[[ DATA TO PROCESS, beginning ]]

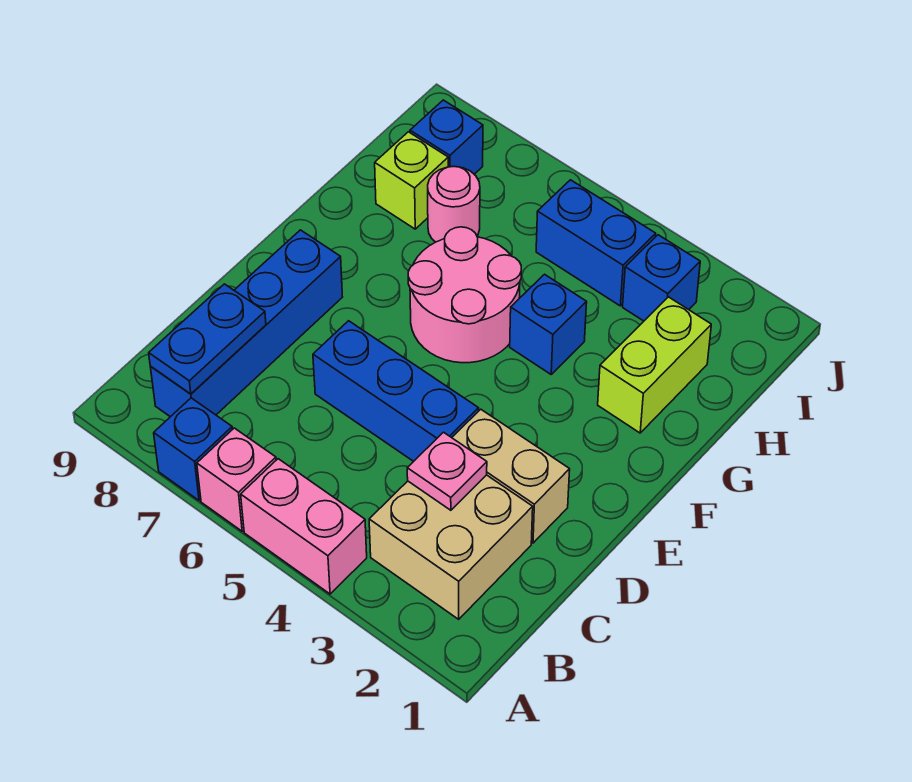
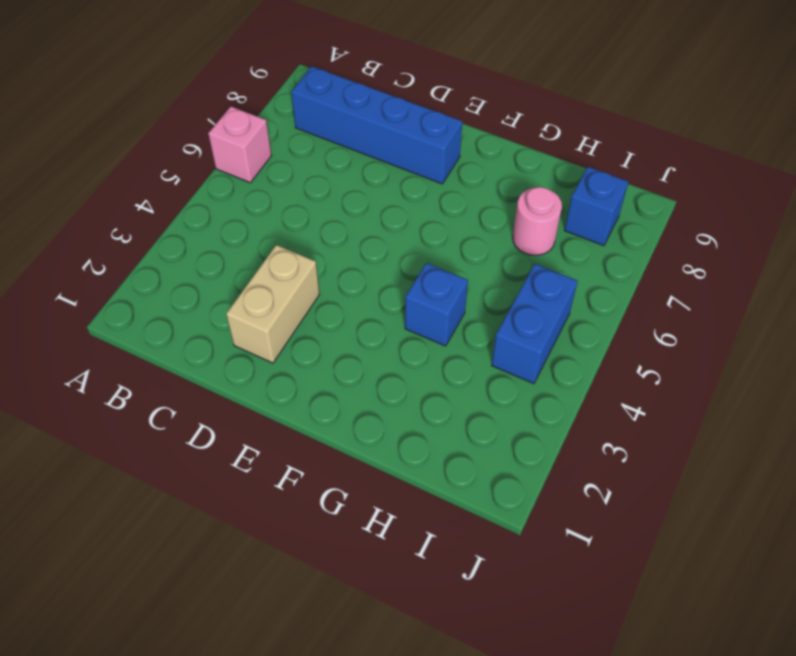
none -> pink 1x2 brick [241,459,367,594]
none -> blue 1x1 brick [154,398,232,501]
none -> tan 2x2 brick [369,475,533,619]

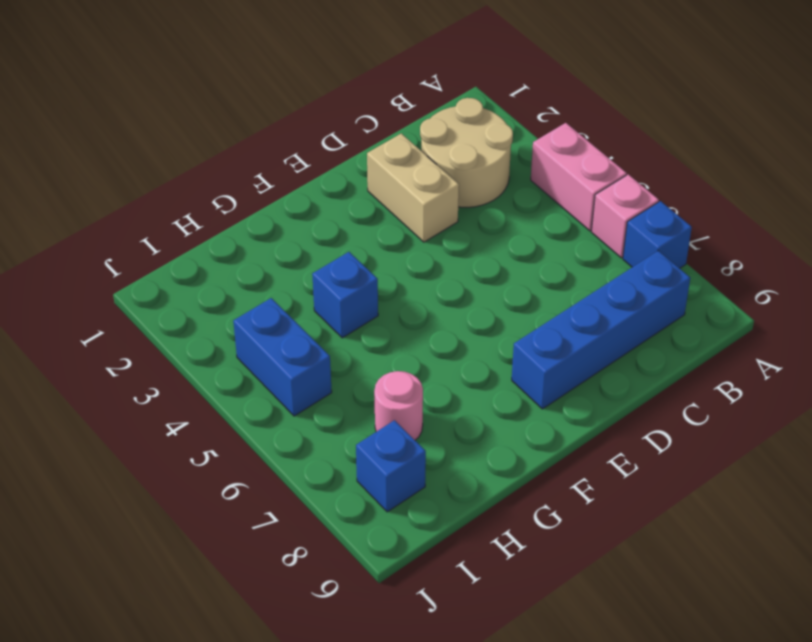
tan 2x2 round brick [420,98,513,207] -> tan 2x2 brick [369,475,533,619]
none -> blue 1x3 brick [313,321,479,461]
none -> pink 2x2 round brick [408,227,521,363]
none -> lime 1x2 brick [598,297,711,433]

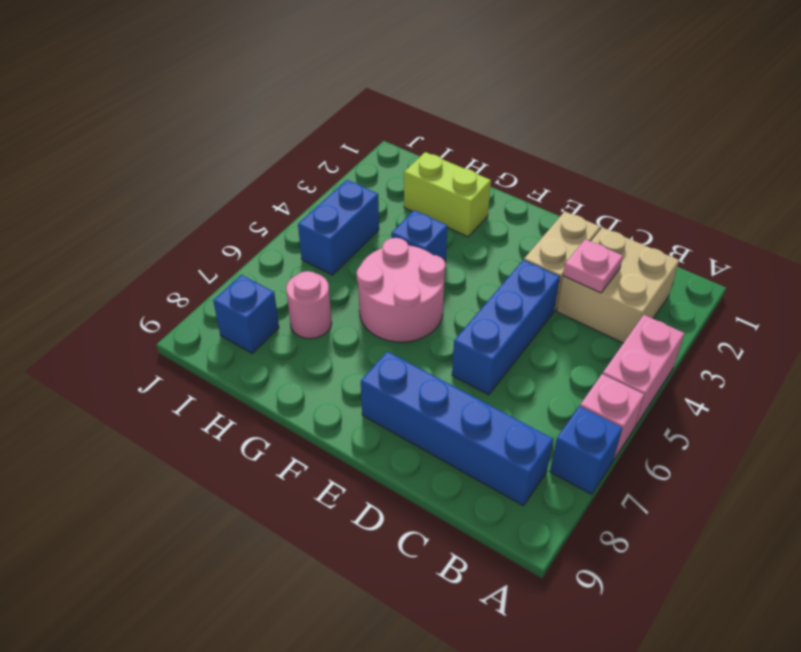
none -> lime 1x1 brick [375,132,448,229]
none -> blue 1x1 brick [623,235,700,321]
none -> blue 1x2 plate [149,284,266,394]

[[ DATA TO PROCESS, end ]]

→ AIM OF THE EXERCISE: Without carrying over any picture, write out the entries above once more, exactly.

→ RESPONSE FOR THIS EXERCISE:
none -> pink 1x2 brick [241,459,367,594]
none -> blue 1x1 brick [154,398,232,501]
none -> tan 2x2 brick [369,475,533,619]

tan 2x2 round brick [420,98,513,207] -> tan 2x2 brick [369,475,533,619]
none -> blue 1x3 brick [313,321,479,461]
none -> pink 2x2 round brick [408,227,521,363]
none -> lime 1x2 brick [598,297,711,433]

none -> lime 1x1 brick [375,132,448,229]
none -> blue 1x1 brick [623,235,700,321]
none -> blue 1x2 plate [149,284,266,394]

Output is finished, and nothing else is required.